Petunjuk Latihan: Ulangi tanpa perubahan baris-baris di bawah ini, mulai dari baris pertama hingga baris yang memuat "orange line: rotated", termasuk baris tersebut.

Data:
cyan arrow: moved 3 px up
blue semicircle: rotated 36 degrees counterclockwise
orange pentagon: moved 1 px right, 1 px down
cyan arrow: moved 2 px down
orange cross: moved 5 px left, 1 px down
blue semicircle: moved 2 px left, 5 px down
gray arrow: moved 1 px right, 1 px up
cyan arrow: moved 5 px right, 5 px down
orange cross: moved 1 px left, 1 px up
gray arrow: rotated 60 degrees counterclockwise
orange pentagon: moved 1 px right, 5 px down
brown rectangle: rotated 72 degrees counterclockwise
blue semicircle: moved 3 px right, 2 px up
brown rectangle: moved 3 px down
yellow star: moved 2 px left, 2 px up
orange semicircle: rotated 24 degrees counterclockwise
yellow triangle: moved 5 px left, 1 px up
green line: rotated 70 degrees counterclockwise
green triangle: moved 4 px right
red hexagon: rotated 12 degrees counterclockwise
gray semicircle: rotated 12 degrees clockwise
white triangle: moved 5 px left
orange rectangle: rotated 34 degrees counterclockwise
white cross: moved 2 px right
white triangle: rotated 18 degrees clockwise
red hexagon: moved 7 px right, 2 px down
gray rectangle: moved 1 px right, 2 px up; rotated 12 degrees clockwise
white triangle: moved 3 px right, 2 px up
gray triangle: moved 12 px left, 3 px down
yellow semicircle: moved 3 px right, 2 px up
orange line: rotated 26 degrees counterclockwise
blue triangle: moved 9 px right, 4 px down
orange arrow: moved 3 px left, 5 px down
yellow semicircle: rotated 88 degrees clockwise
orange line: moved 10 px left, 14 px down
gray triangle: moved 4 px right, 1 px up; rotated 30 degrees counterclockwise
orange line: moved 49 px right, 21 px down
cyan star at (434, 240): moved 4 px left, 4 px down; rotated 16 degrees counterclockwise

Jawaban Tugas:
cyan arrow: moved 3 px up
blue semicircle: rotated 36 degrees counterclockwise
orange pentagon: moved 1 px right, 1 px down
cyan arrow: moved 2 px down
orange cross: moved 5 px left, 1 px down
blue semicircle: moved 2 px left, 5 px down
gray arrow: moved 1 px right, 1 px up
cyan arrow: moved 5 px right, 5 px down
orange cross: moved 1 px left, 1 px up
gray arrow: rotated 60 degrees counterclockwise
orange pentagon: moved 1 px right, 5 px down
brown rectangle: rotated 72 degrees counterclockwise
blue semicircle: moved 3 px right, 2 px up
brown rectangle: moved 3 px down
yellow star: moved 2 px left, 2 px up
orange semicircle: rotated 24 degrees counterclockwise
yellow triangle: moved 5 px left, 1 px up
green line: rotated 70 degrees counterclockwise
green triangle: moved 4 px right
red hexagon: rotated 12 degrees counterclockwise
gray semicircle: rotated 12 degrees clockwise
white triangle: moved 5 px left
orange rectangle: rotated 34 degrees counterclockwise
white cross: moved 2 px right
white triangle: rotated 18 degrees clockwise
red hexagon: moved 7 px right, 2 px down
gray rectangle: moved 1 px right, 2 px up; rotated 12 degrees clockwise
white triangle: moved 3 px right, 2 px up
gray triangle: moved 12 px left, 3 px down
yellow semicircle: moved 3 px right, 2 px up
orange line: rotated 26 degrees counterclockwise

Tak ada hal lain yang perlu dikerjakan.